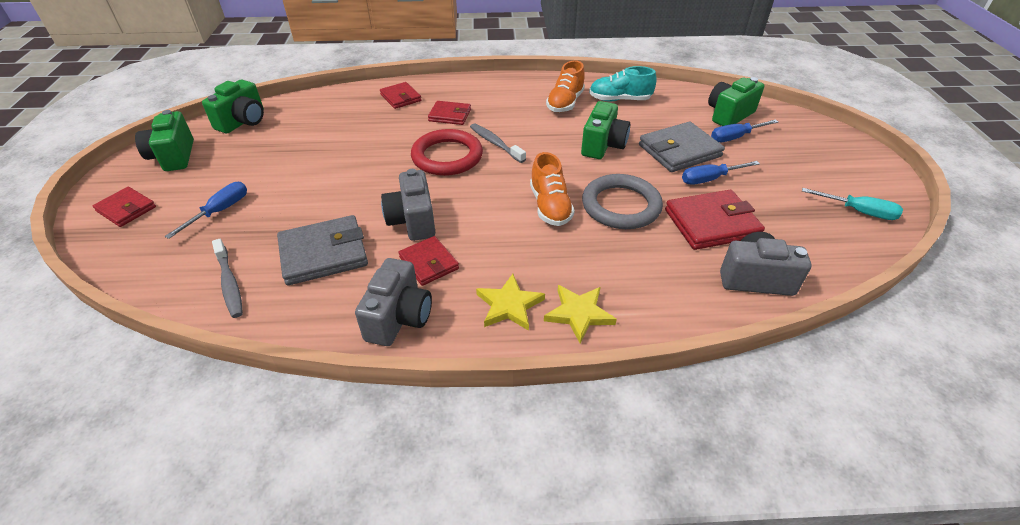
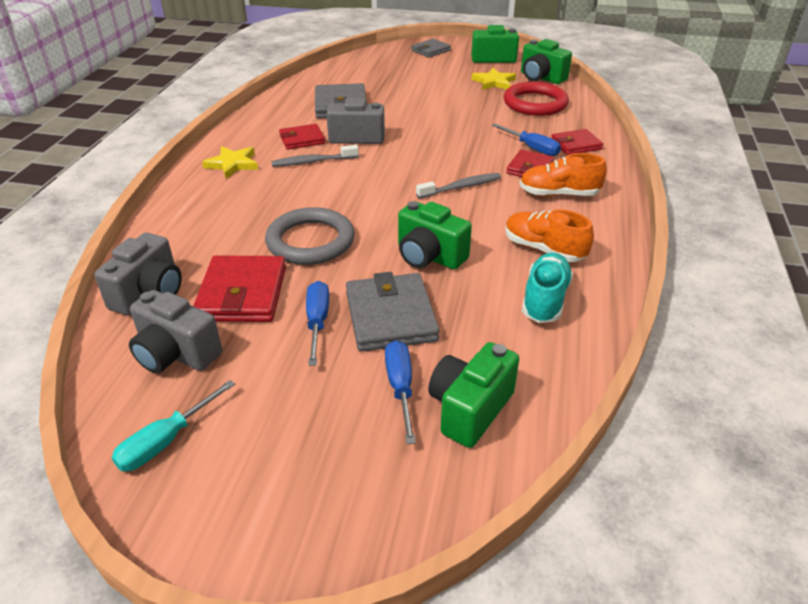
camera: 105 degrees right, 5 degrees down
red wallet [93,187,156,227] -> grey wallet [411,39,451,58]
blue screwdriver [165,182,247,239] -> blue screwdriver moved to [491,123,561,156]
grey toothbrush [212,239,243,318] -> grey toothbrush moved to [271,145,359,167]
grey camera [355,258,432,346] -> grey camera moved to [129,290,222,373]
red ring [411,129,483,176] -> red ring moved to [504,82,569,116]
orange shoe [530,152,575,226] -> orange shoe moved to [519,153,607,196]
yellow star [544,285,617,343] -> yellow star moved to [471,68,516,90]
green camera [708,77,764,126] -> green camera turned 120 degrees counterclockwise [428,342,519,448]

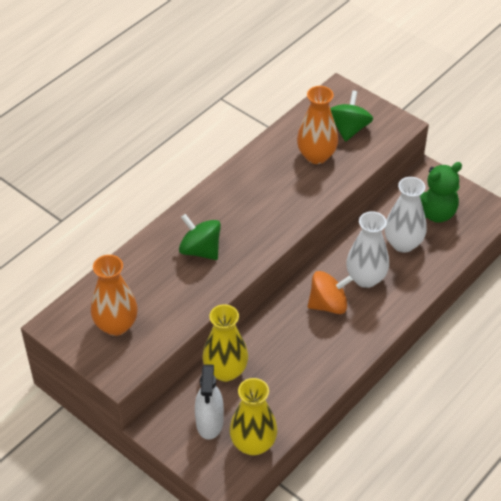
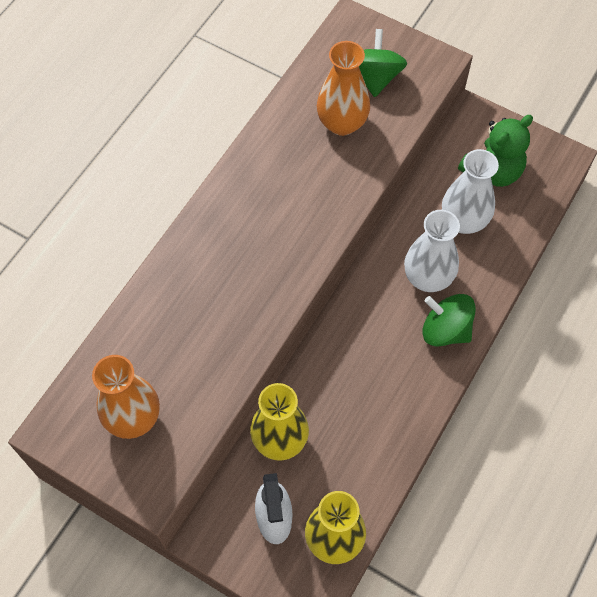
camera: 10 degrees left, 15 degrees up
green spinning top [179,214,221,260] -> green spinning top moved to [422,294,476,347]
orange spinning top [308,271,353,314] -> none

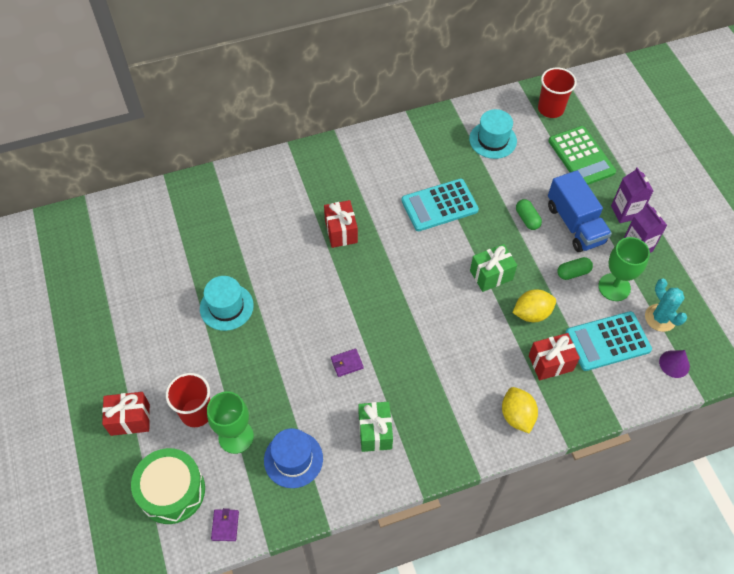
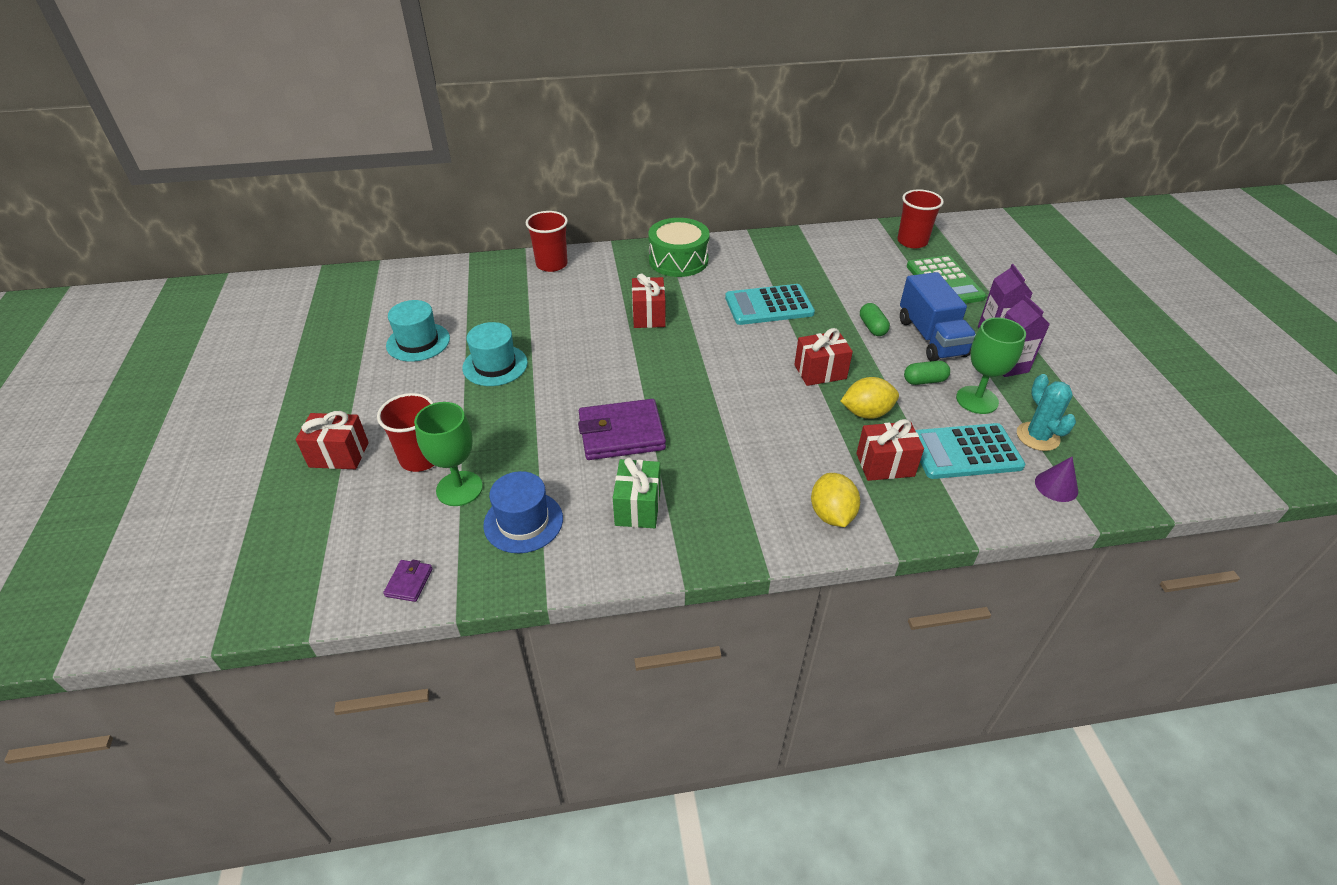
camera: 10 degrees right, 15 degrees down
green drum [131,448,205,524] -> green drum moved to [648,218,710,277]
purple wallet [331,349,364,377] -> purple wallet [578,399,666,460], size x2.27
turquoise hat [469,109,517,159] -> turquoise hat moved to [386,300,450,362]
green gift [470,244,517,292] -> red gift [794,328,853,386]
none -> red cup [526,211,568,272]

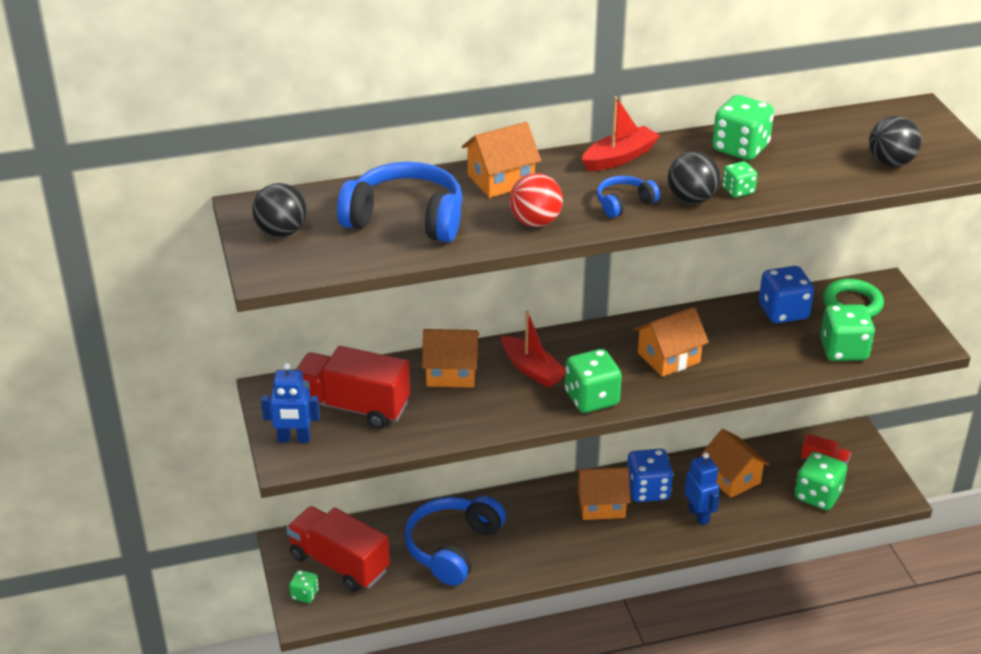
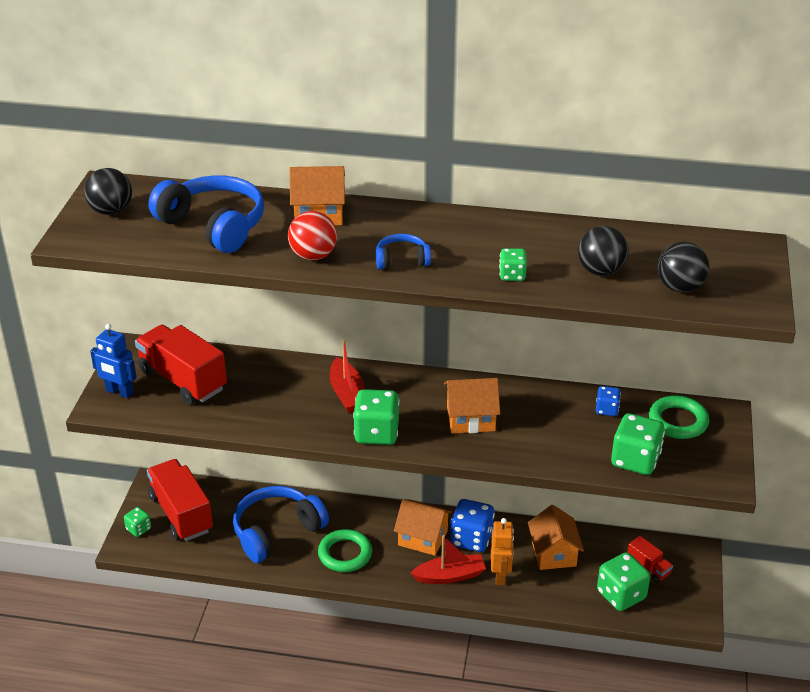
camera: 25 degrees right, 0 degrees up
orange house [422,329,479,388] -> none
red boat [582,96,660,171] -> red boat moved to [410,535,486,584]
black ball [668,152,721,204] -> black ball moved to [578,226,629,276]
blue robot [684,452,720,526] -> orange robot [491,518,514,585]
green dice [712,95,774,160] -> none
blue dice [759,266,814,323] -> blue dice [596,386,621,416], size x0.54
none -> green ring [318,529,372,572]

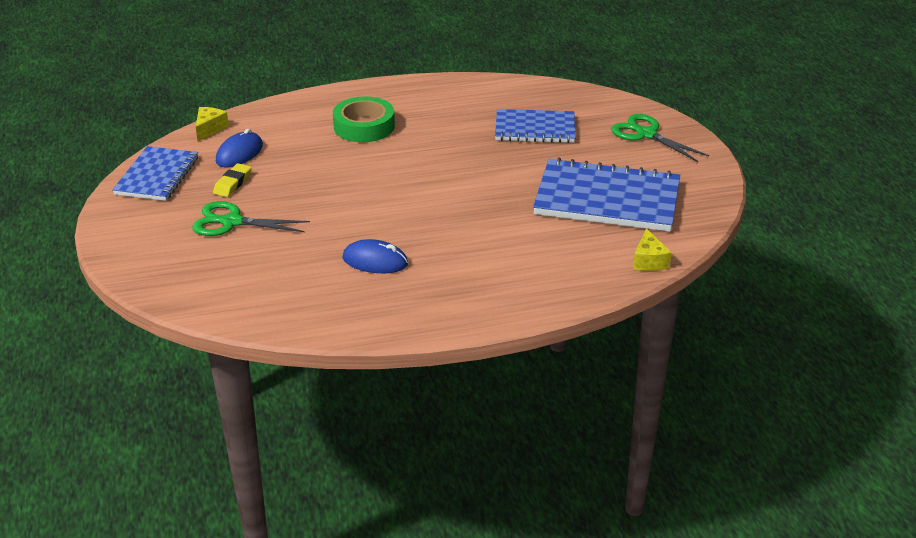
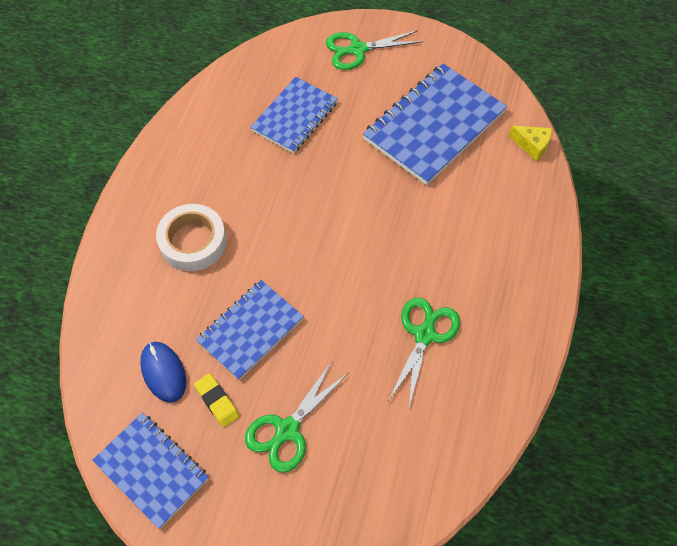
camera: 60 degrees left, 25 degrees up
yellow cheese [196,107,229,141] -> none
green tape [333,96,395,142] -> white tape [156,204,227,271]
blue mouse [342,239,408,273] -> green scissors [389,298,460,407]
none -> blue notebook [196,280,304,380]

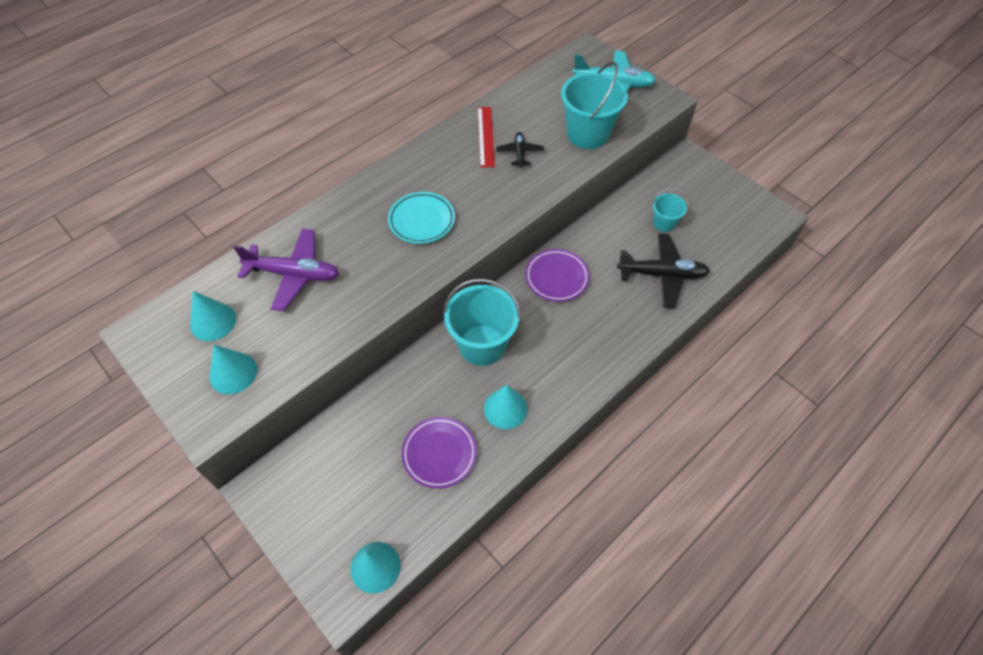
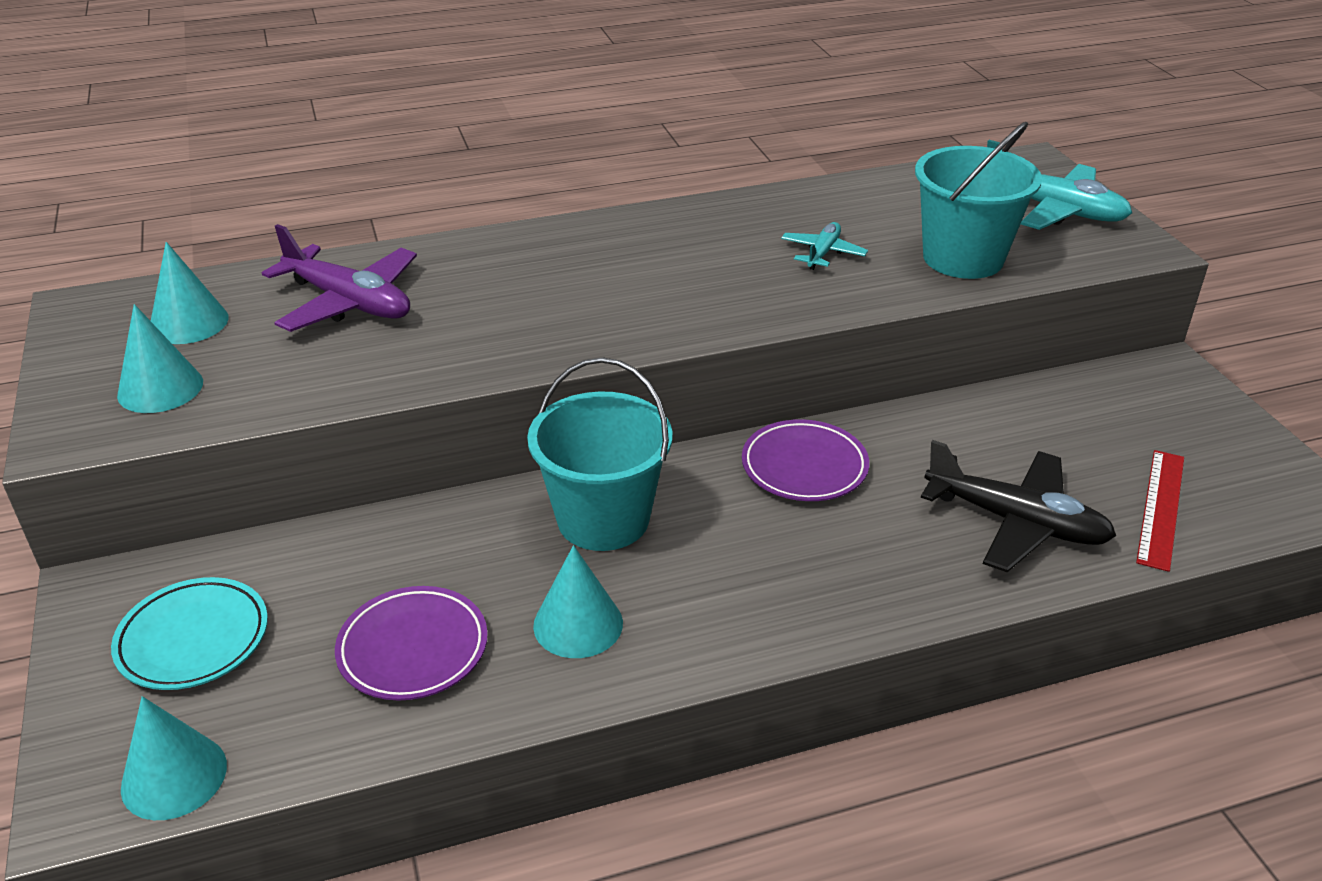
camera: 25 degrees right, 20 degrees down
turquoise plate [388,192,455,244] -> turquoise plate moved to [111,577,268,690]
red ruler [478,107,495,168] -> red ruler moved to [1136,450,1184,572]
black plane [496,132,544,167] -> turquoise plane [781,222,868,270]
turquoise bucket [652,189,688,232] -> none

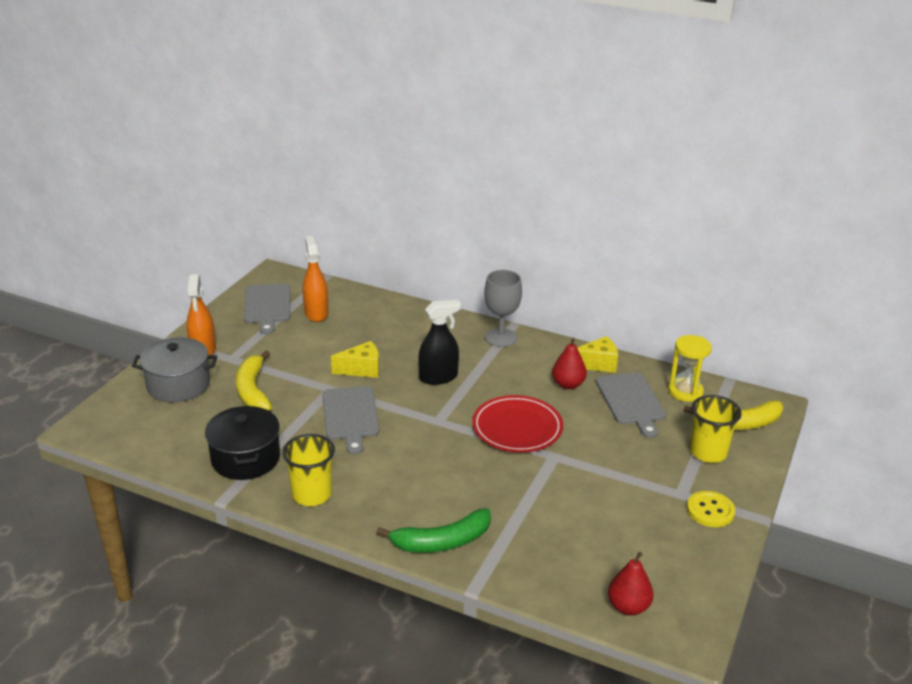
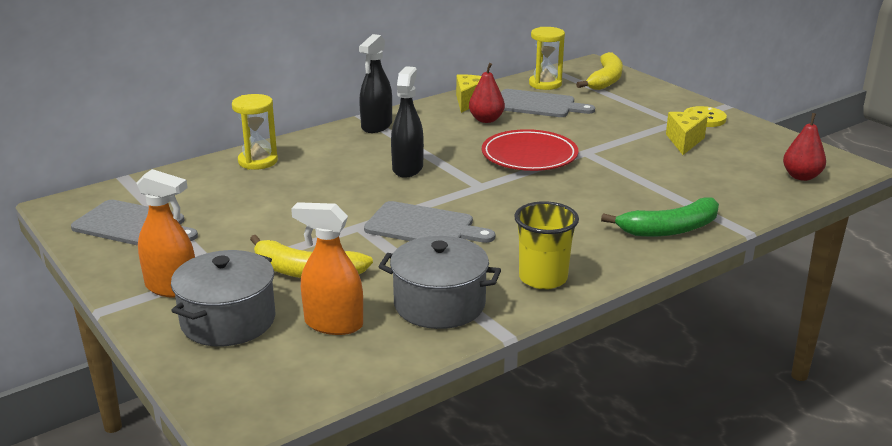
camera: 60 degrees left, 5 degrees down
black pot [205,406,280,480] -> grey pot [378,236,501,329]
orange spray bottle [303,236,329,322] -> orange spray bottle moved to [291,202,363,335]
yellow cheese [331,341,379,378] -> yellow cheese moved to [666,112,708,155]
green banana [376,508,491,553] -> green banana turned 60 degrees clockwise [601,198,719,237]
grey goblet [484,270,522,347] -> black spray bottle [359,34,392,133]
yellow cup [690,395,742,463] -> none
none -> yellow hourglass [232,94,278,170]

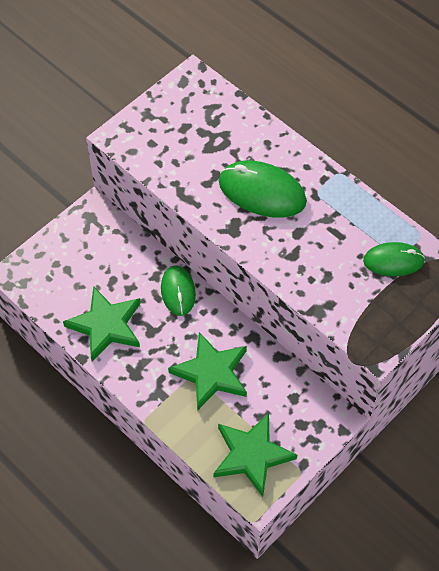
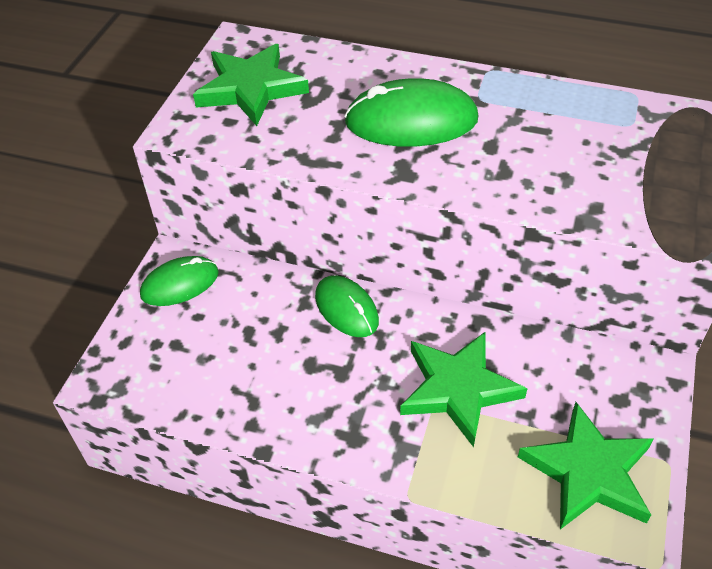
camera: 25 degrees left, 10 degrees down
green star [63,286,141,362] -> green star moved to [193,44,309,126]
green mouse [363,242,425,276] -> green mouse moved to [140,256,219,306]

→ PROMPT: Copy out all the data exactly, skipping the pictures.

→ RESPONSE BELOW:
camera: 105 degrees right, 5 degrees down
red wallet [93,187,156,227] -> grey wallet [411,39,451,58]
blue screwdriver [165,182,247,239] -> blue screwdriver moved to [491,123,561,156]
grey toothbrush [212,239,243,318] -> grey toothbrush moved to [271,145,359,167]
grey camera [355,258,432,346] -> grey camera moved to [129,290,222,373]
red ring [411,129,483,176] -> red ring moved to [504,82,569,116]
orange shoe [530,152,575,226] -> orange shoe moved to [519,153,607,196]
yellow star [544,285,617,343] -> yellow star moved to [471,68,516,90]
green camera [708,77,764,126] -> green camera turned 120 degrees counterclockwise [428,342,519,448]

camera: 10 degrees left, 15 degrees up
green spinning top [179,214,221,260] -> green spinning top moved to [422,294,476,347]
orange spinning top [308,271,353,314] -> none

camera: 10 degrees right, 15 degrees down
green drum [131,448,205,524] -> green drum moved to [648,218,710,277]
purple wallet [331,349,364,377] -> purple wallet [578,399,666,460], size x2.27
turquoise hat [469,109,517,159] -> turquoise hat moved to [386,300,450,362]
green gift [470,244,517,292] -> red gift [794,328,853,386]
none -> red cup [526,211,568,272]

camera: 25 degrees right, 0 degrees up
orange house [422,329,479,388] -> none
red boat [582,96,660,171] -> red boat moved to [410,535,486,584]
black ball [668,152,721,204] -> black ball moved to [578,226,629,276]
blue robot [684,452,720,526] -> orange robot [491,518,514,585]
green dice [712,95,774,160] -> none
blue dice [759,266,814,323] -> blue dice [596,386,621,416], size x0.54
none -> green ring [318,529,372,572]

camera: 60 degrees left, 25 degrees up
yellow cheese [196,107,229,141] -> none
green tape [333,96,395,142] -> white tape [156,204,227,271]
blue mouse [342,239,408,273] -> green scissors [389,298,460,407]
none -> blue notebook [196,280,304,380]

camera: 25 degrees right, 20 degrees down
turquoise plate [388,192,455,244] -> turquoise plate moved to [111,577,268,690]
red ruler [478,107,495,168] -> red ruler moved to [1136,450,1184,572]
black plane [496,132,544,167] -> turquoise plane [781,222,868,270]
turquoise bucket [652,189,688,232] -> none

camera: 60 degrees left, 5 degrees down
black pot [205,406,280,480] -> grey pot [378,236,501,329]
orange spray bottle [303,236,329,322] -> orange spray bottle moved to [291,202,363,335]
yellow cheese [331,341,379,378] -> yellow cheese moved to [666,112,708,155]
green banana [376,508,491,553] -> green banana turned 60 degrees clockwise [601,198,719,237]
grey goblet [484,270,522,347] -> black spray bottle [359,34,392,133]
yellow cup [690,395,742,463] -> none
none -> yellow hourglass [232,94,278,170]

camera: 25 degrees left, 10 degrees down
green star [63,286,141,362] -> green star moved to [193,44,309,126]
green mouse [363,242,425,276] -> green mouse moved to [140,256,219,306]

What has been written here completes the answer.